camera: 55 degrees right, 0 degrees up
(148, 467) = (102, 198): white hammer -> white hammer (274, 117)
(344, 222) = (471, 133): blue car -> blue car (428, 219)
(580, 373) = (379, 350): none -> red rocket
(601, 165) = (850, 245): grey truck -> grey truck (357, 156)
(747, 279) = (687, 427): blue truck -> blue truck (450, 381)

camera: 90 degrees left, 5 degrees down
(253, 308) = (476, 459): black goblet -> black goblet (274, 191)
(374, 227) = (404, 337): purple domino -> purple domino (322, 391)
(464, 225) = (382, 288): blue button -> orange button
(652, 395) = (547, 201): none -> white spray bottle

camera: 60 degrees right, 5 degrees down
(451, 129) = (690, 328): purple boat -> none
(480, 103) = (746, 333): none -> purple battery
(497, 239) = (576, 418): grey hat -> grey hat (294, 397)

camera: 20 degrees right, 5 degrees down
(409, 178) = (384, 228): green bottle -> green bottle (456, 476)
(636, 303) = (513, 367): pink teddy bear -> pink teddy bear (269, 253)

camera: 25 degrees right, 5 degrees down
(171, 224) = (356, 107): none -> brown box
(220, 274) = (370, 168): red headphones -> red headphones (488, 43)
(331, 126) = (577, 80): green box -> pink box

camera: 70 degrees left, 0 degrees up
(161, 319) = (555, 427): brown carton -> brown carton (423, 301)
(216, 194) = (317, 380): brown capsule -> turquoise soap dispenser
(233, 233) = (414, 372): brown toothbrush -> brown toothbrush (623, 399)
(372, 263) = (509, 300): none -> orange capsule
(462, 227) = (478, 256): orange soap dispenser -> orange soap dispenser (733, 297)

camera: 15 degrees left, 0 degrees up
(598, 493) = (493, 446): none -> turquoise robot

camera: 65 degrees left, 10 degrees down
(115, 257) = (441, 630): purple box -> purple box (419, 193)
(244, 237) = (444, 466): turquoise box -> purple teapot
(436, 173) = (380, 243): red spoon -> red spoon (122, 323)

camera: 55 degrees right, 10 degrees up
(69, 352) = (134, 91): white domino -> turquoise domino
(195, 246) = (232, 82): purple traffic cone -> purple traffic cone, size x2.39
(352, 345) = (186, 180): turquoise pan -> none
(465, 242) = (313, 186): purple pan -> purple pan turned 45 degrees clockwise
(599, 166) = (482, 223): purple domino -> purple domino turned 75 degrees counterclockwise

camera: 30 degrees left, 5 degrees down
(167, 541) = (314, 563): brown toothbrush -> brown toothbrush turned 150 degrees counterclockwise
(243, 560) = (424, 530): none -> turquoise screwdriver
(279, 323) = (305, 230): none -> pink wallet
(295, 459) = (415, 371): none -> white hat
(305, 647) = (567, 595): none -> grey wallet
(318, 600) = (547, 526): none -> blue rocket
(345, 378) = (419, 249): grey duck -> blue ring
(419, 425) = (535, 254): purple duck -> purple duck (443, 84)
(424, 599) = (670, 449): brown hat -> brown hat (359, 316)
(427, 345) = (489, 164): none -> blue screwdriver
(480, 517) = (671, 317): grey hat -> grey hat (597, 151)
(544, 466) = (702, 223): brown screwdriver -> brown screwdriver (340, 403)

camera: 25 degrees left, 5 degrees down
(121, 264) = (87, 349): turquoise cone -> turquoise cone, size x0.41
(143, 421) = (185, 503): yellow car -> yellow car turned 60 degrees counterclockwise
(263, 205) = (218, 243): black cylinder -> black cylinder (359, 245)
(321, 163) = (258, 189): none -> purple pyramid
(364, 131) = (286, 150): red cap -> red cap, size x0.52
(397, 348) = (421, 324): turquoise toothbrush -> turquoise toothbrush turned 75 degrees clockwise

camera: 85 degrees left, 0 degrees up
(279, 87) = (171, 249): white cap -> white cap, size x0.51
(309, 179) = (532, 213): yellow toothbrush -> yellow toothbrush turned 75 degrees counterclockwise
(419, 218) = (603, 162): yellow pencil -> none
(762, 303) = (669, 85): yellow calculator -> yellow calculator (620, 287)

• Instruction: Write out the entries in full, exactly as given.

• Answer below:
camera: 55 degrees right, 0 degrees up
(148, 467) = (102, 198): white hammer -> white hammer (274, 117)
(344, 222) = (471, 133): blue car -> blue car (428, 219)
(580, 373) = (379, 350): none -> red rocket
(601, 165) = (850, 245): grey truck -> grey truck (357, 156)
(747, 279) = (687, 427): blue truck -> blue truck (450, 381)

camera: 90 degrees left, 5 degrees down
(253, 308) = (476, 459): black goblet -> black goblet (274, 191)
(374, 227) = (404, 337): purple domino -> purple domino (322, 391)
(464, 225) = (382, 288): blue button -> orange button
(652, 395) = (547, 201): none -> white spray bottle

camera: 60 degrees right, 5 degrees down
(451, 129) = (690, 328): purple boat -> none
(480, 103) = (746, 333): none -> purple battery
(497, 239) = (576, 418): grey hat -> grey hat (294, 397)

camera: 20 degrees right, 5 degrees down
(409, 178) = (384, 228): green bottle -> green bottle (456, 476)
(636, 303) = (513, 367): pink teddy bear -> pink teddy bear (269, 253)

camera: 25 degrees right, 5 degrees down
(171, 224) = (356, 107): none -> brown box
(220, 274) = (370, 168): red headphones -> red headphones (488, 43)
(331, 126) = (577, 80): green box -> pink box

camera: 70 degrees left, 0 degrees up
(161, 319) = (555, 427): brown carton -> brown carton (423, 301)
(216, 194) = (317, 380): brown capsule -> turquoise soap dispenser
(233, 233) = (414, 372): brown toothbrush -> brown toothbrush (623, 399)
(372, 263) = (509, 300): none -> orange capsule
(462, 227) = (478, 256): orange soap dispenser -> orange soap dispenser (733, 297)

camera: 15 degrees left, 0 degrees up
(598, 493) = (493, 446): none -> turquoise robot

camera: 65 degrees left, 10 degrees down
(115, 257) = (441, 630): purple box -> purple box (419, 193)
(244, 237) = (444, 466): turquoise box -> purple teapot
(436, 173) = (380, 243): red spoon -> red spoon (122, 323)

camera: 55 degrees right, 10 degrees up
(69, 352) = (134, 91): white domino -> turquoise domino
(195, 246) = (232, 82): purple traffic cone -> purple traffic cone, size x2.39
(352, 345) = (186, 180): turquoise pan -> none
(465, 242) = (313, 186): purple pan -> purple pan turned 45 degrees clockwise
(599, 166) = (482, 223): purple domino -> purple domino turned 75 degrees counterclockwise

camera: 30 degrees left, 5 degrees down
(167, 541) = (314, 563): brown toothbrush -> brown toothbrush turned 150 degrees counterclockwise
(243, 560) = (424, 530): none -> turquoise screwdriver
(279, 323) = (305, 230): none -> pink wallet
(295, 459) = (415, 371): none -> white hat
(305, 647) = (567, 595): none -> grey wallet
(318, 600) = (547, 526): none -> blue rocket
(345, 378) = (419, 249): grey duck -> blue ring
(419, 425) = (535, 254): purple duck -> purple duck (443, 84)
(424, 599) = (670, 449): brown hat -> brown hat (359, 316)
(427, 345) = (489, 164): none -> blue screwdriver
(480, 517) = (671, 317): grey hat -> grey hat (597, 151)
(544, 466) = (702, 223): brown screwdriver -> brown screwdriver (340, 403)

camera: 25 degrees left, 5 degrees down
(121, 264) = (87, 349): turquoise cone -> turquoise cone, size x0.41
(143, 421) = (185, 503): yellow car -> yellow car turned 60 degrees counterclockwise
(263, 205) = (218, 243): black cylinder -> black cylinder (359, 245)
(321, 163) = (258, 189): none -> purple pyramid
(364, 131) = (286, 150): red cap -> red cap, size x0.52
(397, 348) = (421, 324): turquoise toothbrush -> turquoise toothbrush turned 75 degrees clockwise

camera: 85 degrees left, 0 degrees up
(279, 87) = (171, 249): white cap -> white cap, size x0.51
(309, 179) = (532, 213): yellow toothbrush -> yellow toothbrush turned 75 degrees counterclockwise
(419, 218) = (603, 162): yellow pencil -> none
(762, 303) = (669, 85): yellow calculator -> yellow calculator (620, 287)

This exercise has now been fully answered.